● **Prompt**:
Retype each entry verbatim. Do not include the images.

Segment Open

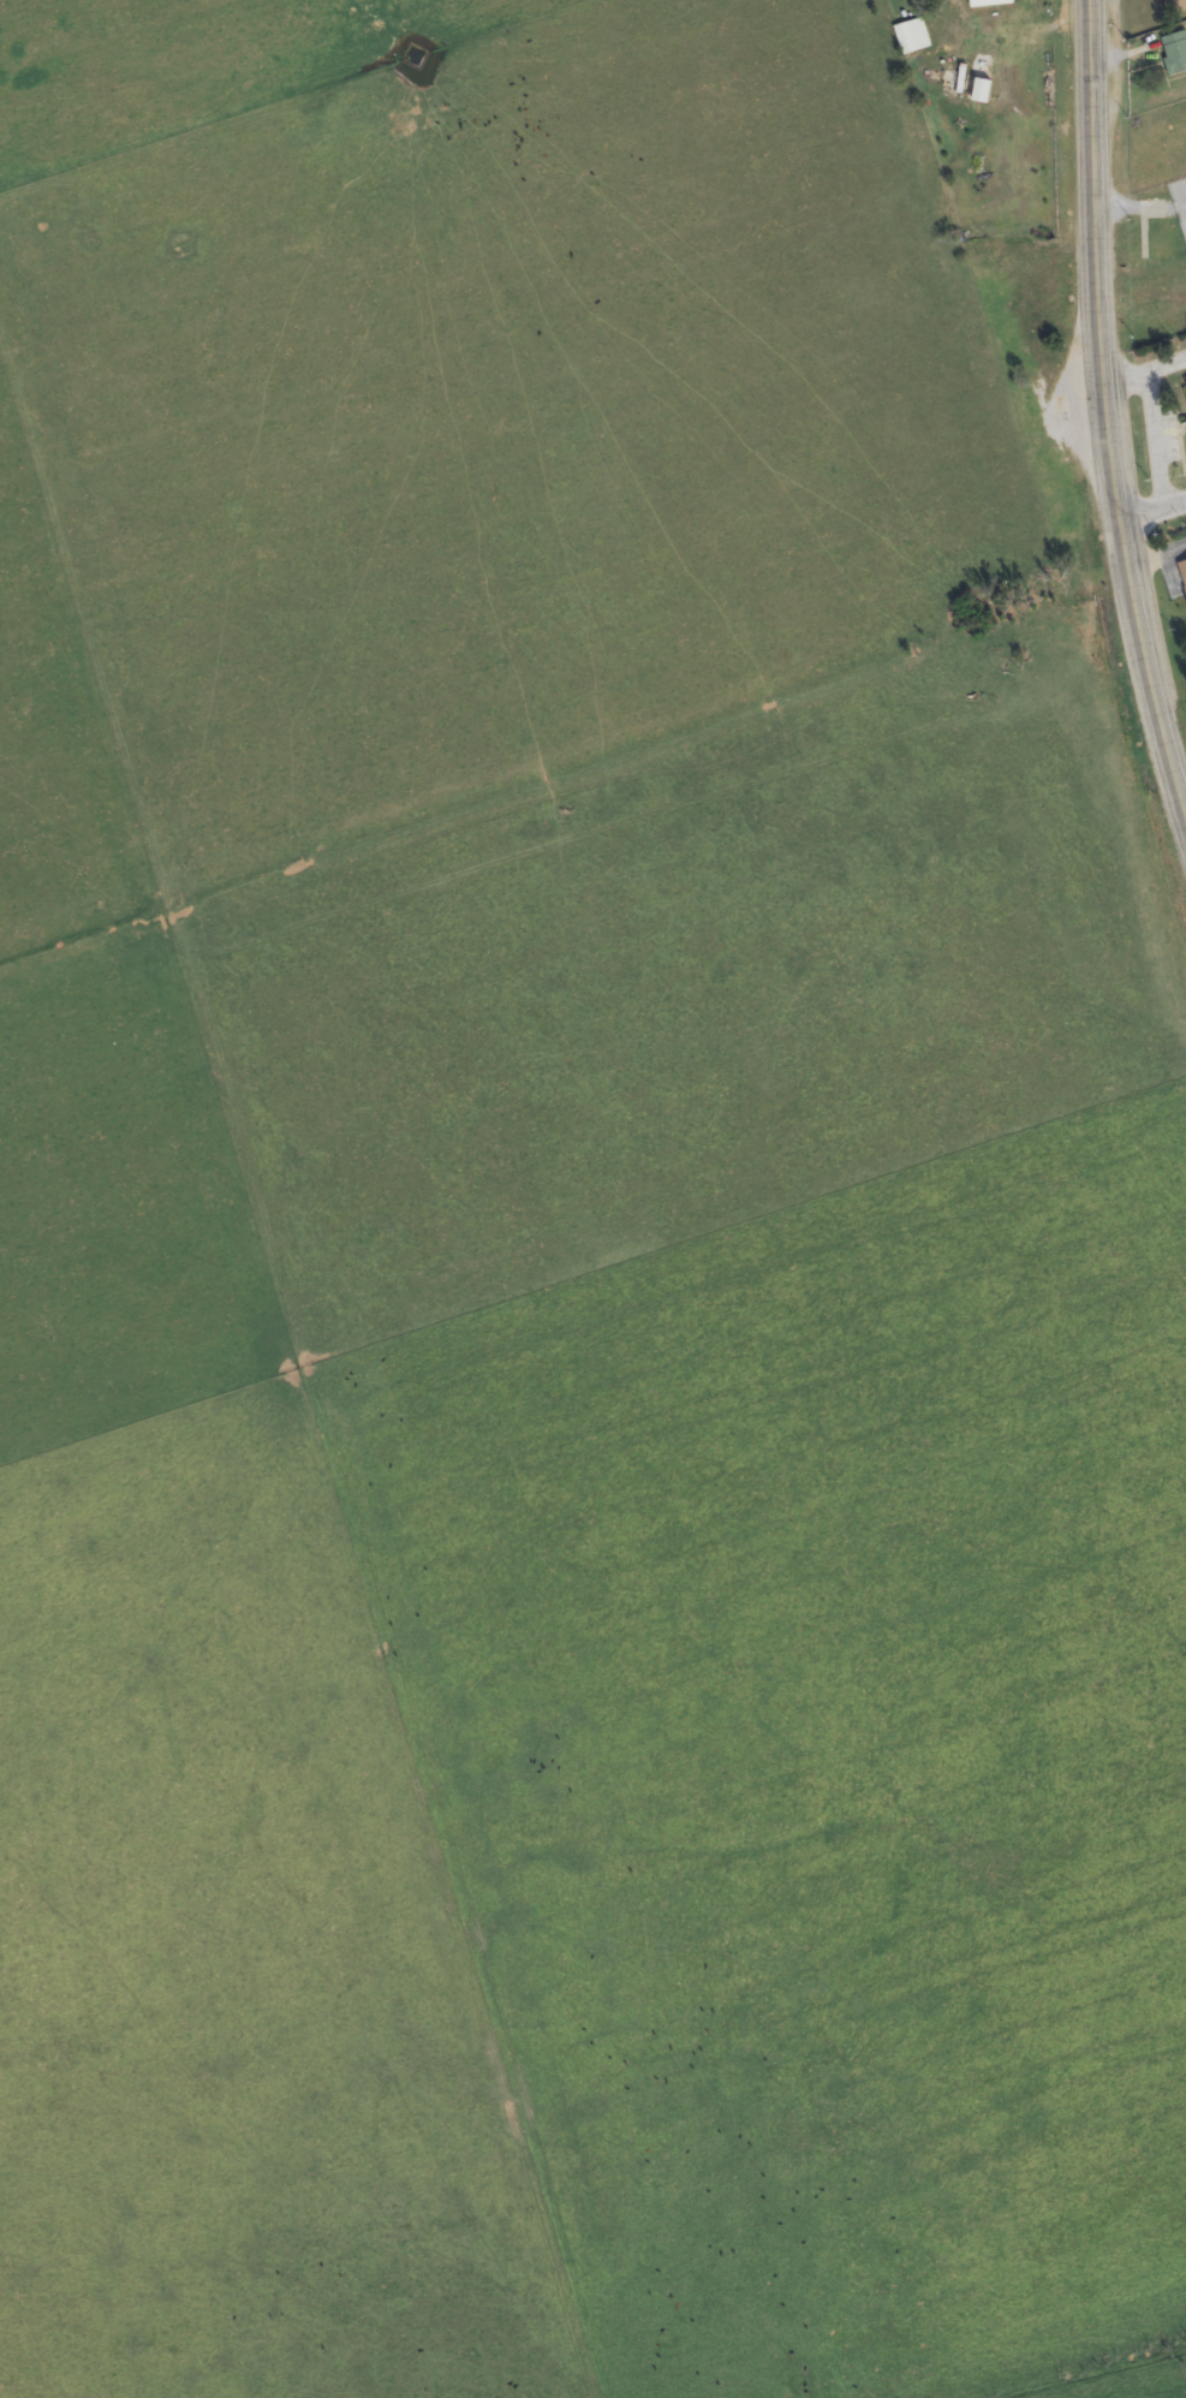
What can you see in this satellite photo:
building: (1175, 7)
building: (1175, 53)
road: (1104, 414)
road: (1149, 464)
building: (1182, 572)

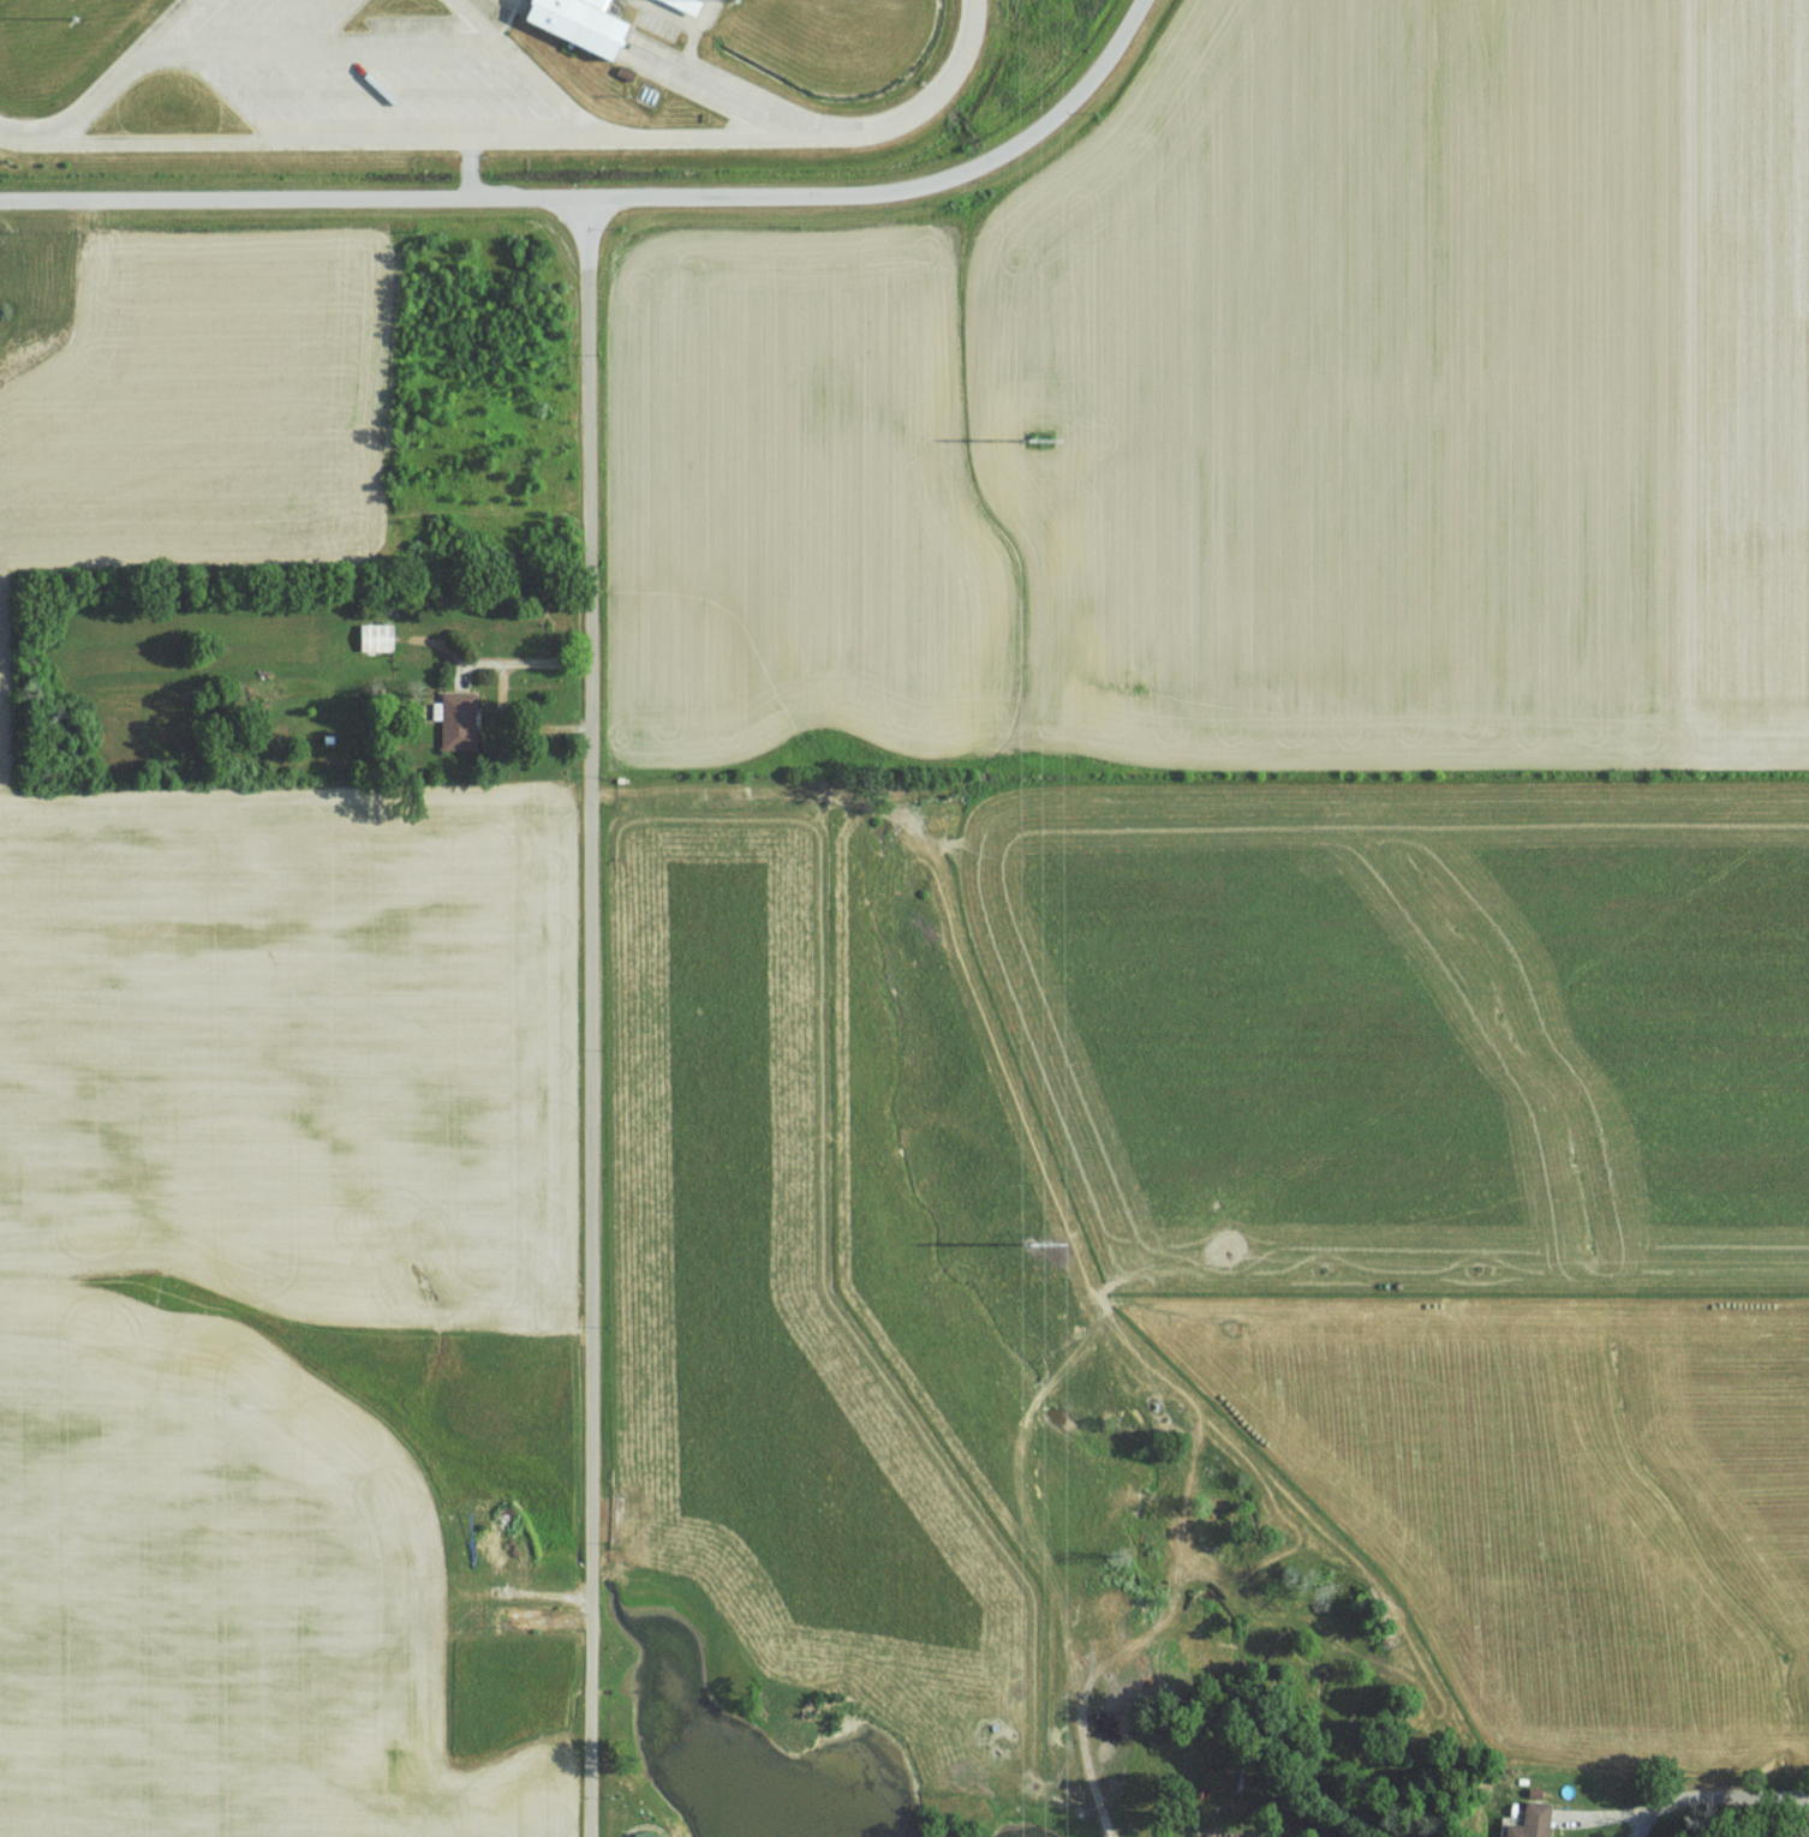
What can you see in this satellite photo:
building: (592, 4)
building: (669, 8)
road: (201, 25)
road: (236, 25)
road: (272, 25)
road: (301, 25)
road: (325, 25)
building: (568, 32)
road: (315, 50)
road: (522, 72)
road: (108, 74)
road: (678, 77)
road: (333, 96)
road: (389, 96)
road: (457, 96)
road: (224, 97)
road: (282, 97)
road: (530, 142)
road: (464, 172)
road: (612, 201)
power tower: (1045, 437)
building: (371, 636)
road: (592, 1019)
power tower: (1043, 1245)
road: (1725, 1798)
building: (1528, 1821)
road: (1644, 1828)
building: (646, 1834)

Segment Closed

● **Result of this exercise**:
What can you see in this satellite photo:
building: (1175, 7)
building: (1175, 53)
road: (1104, 414)
road: (1149, 464)
building: (1182, 572)

What can you see in this satellite photo:
building: (592, 4)
building: (669, 8)
road: (201, 25)
road: (236, 25)
road: (272, 25)
road: (301, 25)
road: (325, 25)
building: (568, 32)
road: (315, 50)
road: (522, 72)
road: (108, 74)
road: (678, 77)
road: (333, 96)
road: (389, 96)
road: (457, 96)
road: (224, 97)
road: (282, 97)
road: (530, 142)
road: (464, 172)
road: (612, 201)
power tower: (1045, 437)
building: (371, 636)
road: (592, 1019)
power tower: (1043, 1245)
road: (1725, 1798)
building: (1528, 1821)
road: (1644, 1828)
building: (646, 1834)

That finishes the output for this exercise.